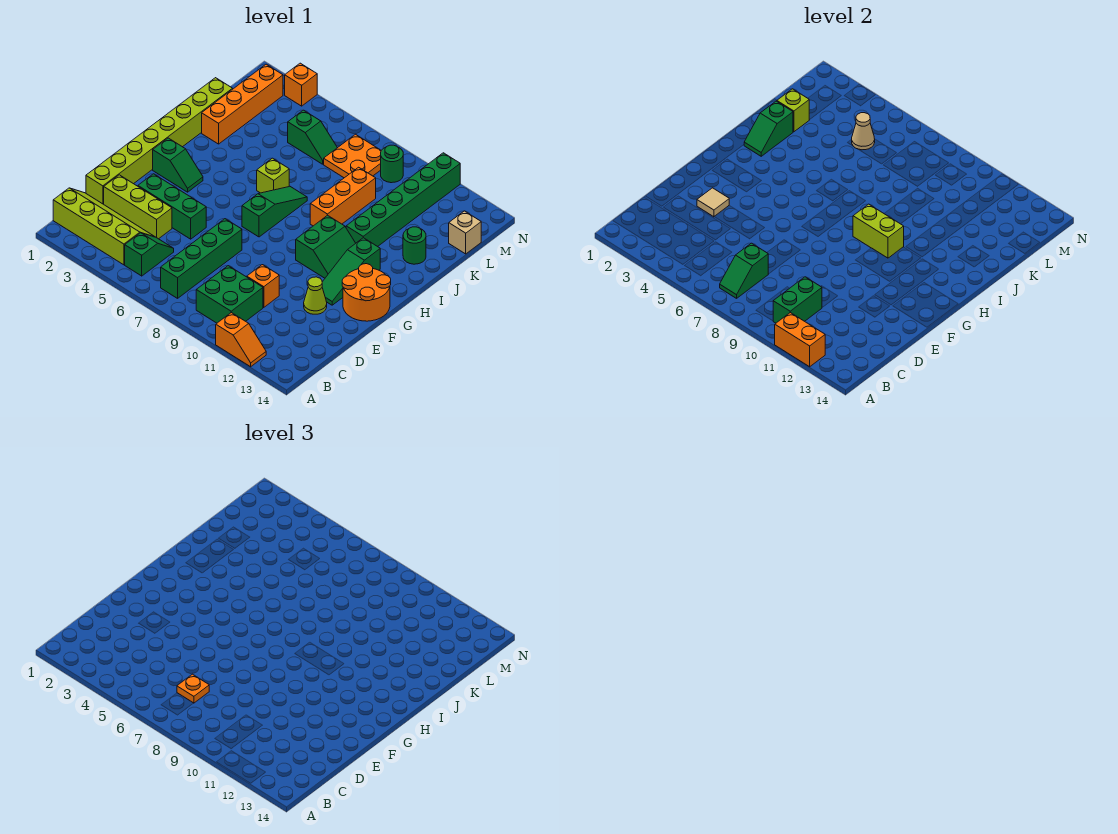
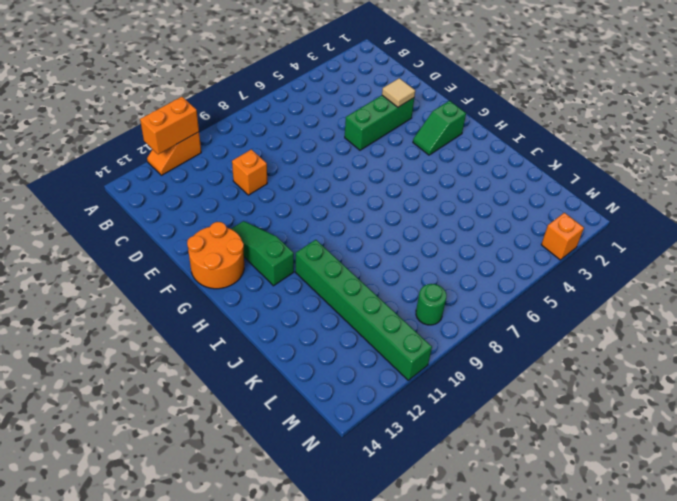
none -> lime slope B1:C4 level 1 top B
none -> green slope B5:C5 level 1 top B
none -> green brick B7:E7 level 1
none -> green brick B9:C10 level 1

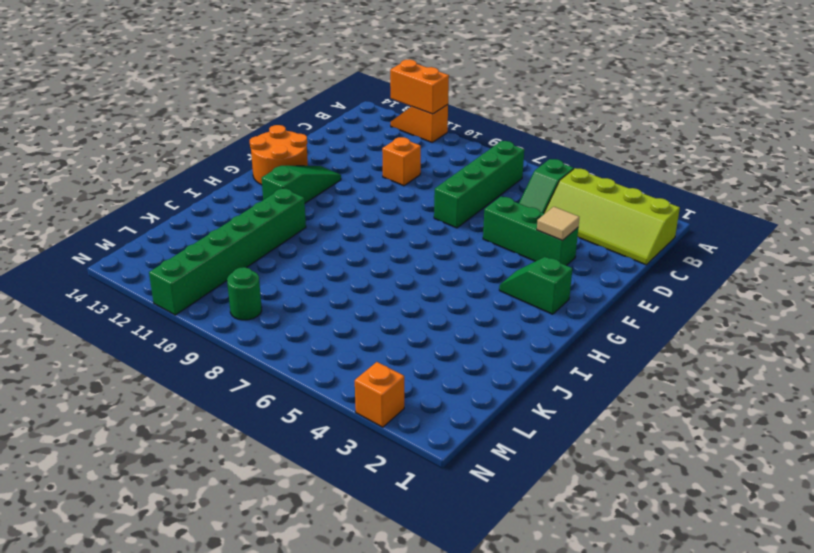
none -> green brick B9:C10 level 1
none -> lime brick D1:K1 level 1
none -> lime brick D2:D4 level 1
none -> lime cone E12 level 1

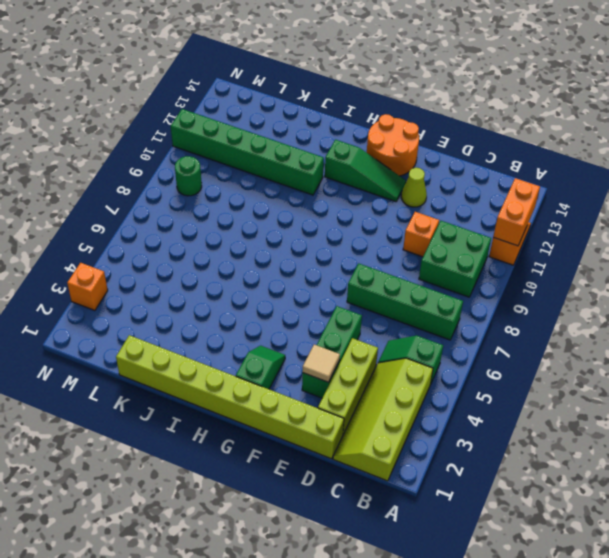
none -> green slope G7:I7 level 1 top G
none -> green slope G10:H11 level 1 top 10
none -> lime brick I6 level 1
none -> orange brick I9:K9 level 1

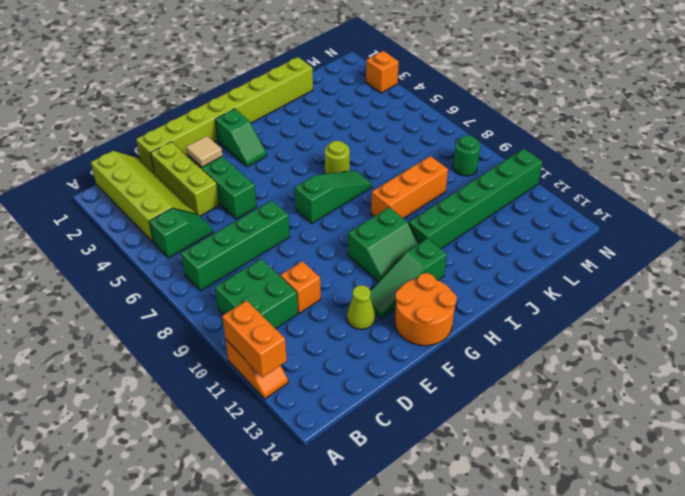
lime round brick I6 level 1 -> lime brick I6 level 1
none -> orange brick J2:M2 level 1
none -> green round brick J13 level 1
none -> green slope L5:L6 level 1 top 5
none -> orange plate L7:M8 level 1

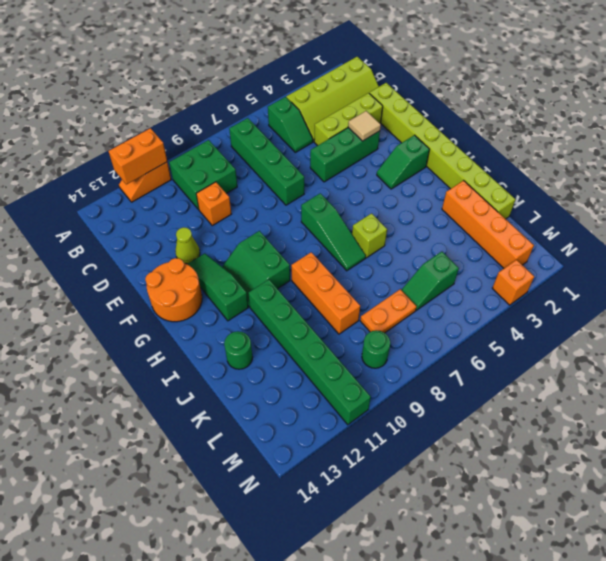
orange plate L7:L8 level 1 -> orange plate L7:M8 level 1
none -> tan brick L14 level 1
none -> green slope B7:C7 level 2 top C
none -> green brick B10:C10 level 2
none -> lime brick H9:H10 level 2

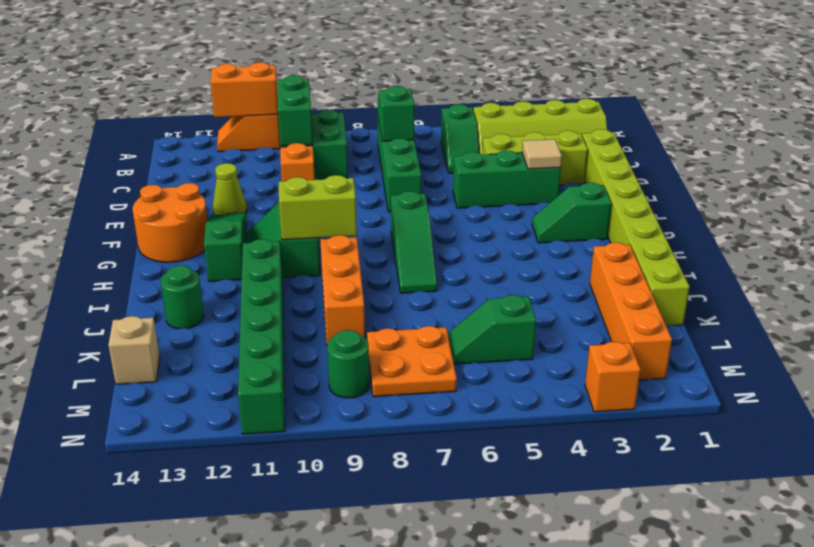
none -> lime brick I6 level 1
none -> green slope I2:J2 level 2 top J
none -> lime brick K2 level 2
none -> tan cone L5 level 2

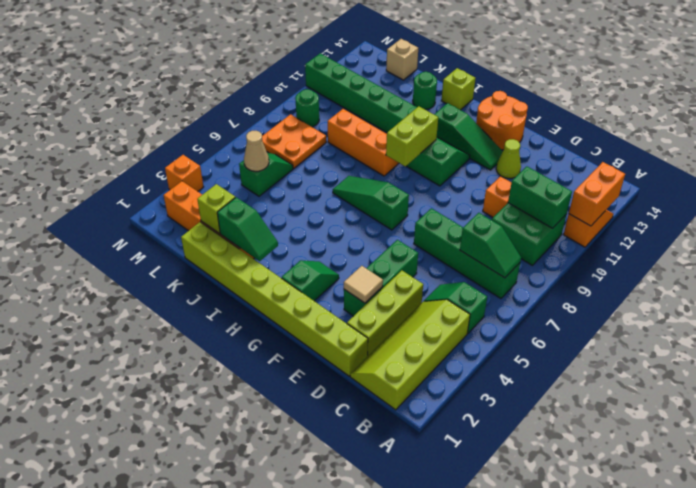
lime brick I14 level 1 -> lime brick I6 level 1
none -> orange plate C7 level 3

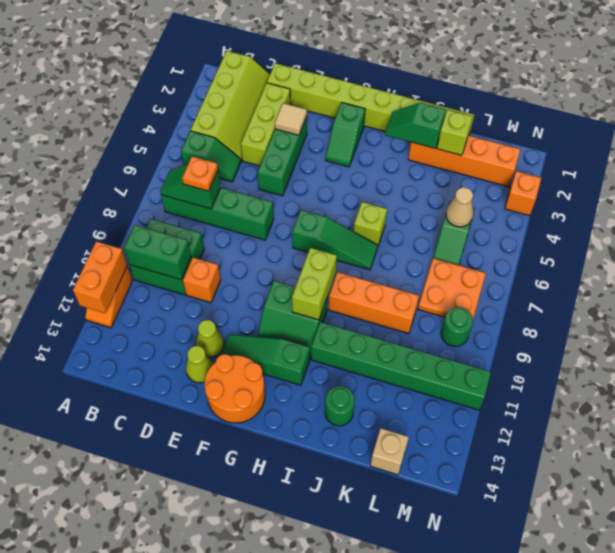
lime cone E13 level 1 -> none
* * * * * * *
Print everything from the line with "none -> green brick B7:E7 level 1" down to the line with "none -> tan brick L14 level 1" in the entries above, both lines included and nothing more, without the pictures.

none -> green brick B7:E7 level 1
none -> green brick B9:C10 level 1

none -> green brick B9:C10 level 1
none -> lime brick D1:K1 level 1
none -> lime brick D2:D4 level 1
none -> lime cone E12 level 1

none -> green slope G7:I7 level 1 top G
none -> green slope G10:H11 level 1 top 10
none -> lime brick I6 level 1
none -> orange brick I9:K9 level 1

lime round brick I6 level 1 -> lime brick I6 level 1
none -> orange brick J2:M2 level 1
none -> green round brick J13 level 1
none -> green slope L5:L6 level 1 top 5
none -> orange plate L7:M8 level 1

orange plate L7:L8 level 1 -> orange plate L7:M8 level 1
none -> tan brick L14 level 1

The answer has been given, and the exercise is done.